··· INFORMATION SHOWN ···
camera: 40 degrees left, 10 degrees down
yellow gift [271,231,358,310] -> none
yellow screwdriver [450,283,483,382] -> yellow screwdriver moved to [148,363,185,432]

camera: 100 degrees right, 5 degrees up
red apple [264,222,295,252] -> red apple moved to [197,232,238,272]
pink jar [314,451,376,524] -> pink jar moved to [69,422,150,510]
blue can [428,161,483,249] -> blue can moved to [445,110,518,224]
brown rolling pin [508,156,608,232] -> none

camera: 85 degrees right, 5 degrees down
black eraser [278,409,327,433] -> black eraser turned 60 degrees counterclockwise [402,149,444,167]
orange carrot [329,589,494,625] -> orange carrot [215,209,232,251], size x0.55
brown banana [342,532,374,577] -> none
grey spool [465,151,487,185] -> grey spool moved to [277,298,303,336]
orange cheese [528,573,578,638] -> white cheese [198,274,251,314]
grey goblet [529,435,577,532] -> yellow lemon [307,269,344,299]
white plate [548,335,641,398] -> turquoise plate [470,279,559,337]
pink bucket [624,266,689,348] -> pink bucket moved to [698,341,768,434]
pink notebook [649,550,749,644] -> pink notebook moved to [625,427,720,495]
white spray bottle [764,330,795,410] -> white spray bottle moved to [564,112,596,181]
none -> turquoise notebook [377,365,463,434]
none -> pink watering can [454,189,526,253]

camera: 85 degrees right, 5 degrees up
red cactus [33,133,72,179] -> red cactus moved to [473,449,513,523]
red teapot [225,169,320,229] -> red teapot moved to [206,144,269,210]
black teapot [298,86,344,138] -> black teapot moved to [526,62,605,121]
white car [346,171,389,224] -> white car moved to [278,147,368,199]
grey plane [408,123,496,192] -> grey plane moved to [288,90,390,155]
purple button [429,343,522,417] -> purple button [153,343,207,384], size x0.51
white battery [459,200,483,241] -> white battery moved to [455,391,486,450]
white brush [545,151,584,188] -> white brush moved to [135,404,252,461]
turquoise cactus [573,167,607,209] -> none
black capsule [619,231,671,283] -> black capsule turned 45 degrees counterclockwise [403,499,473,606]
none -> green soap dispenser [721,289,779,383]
···
* WHAT THE TASK ASKS
Starting with the line that contains "white spray bottle [764,330,795,410]", restate every line up to and including the last one above, exactly.

* COMPLETED TASK
white spray bottle [764,330,795,410] -> white spray bottle moved to [564,112,596,181]
none -> turquoise notebook [377,365,463,434]
none -> pink watering can [454,189,526,253]

camera: 85 degrees right, 5 degrees up
red cactus [33,133,72,179] -> red cactus moved to [473,449,513,523]
red teapot [225,169,320,229] -> red teapot moved to [206,144,269,210]
black teapot [298,86,344,138] -> black teapot moved to [526,62,605,121]
white car [346,171,389,224] -> white car moved to [278,147,368,199]
grey plane [408,123,496,192] -> grey plane moved to [288,90,390,155]
purple button [429,343,522,417] -> purple button [153,343,207,384], size x0.51
white battery [459,200,483,241] -> white battery moved to [455,391,486,450]
white brush [545,151,584,188] -> white brush moved to [135,404,252,461]
turquoise cactus [573,167,607,209] -> none
black capsule [619,231,671,283] -> black capsule turned 45 degrees counterclockwise [403,499,473,606]
none -> green soap dispenser [721,289,779,383]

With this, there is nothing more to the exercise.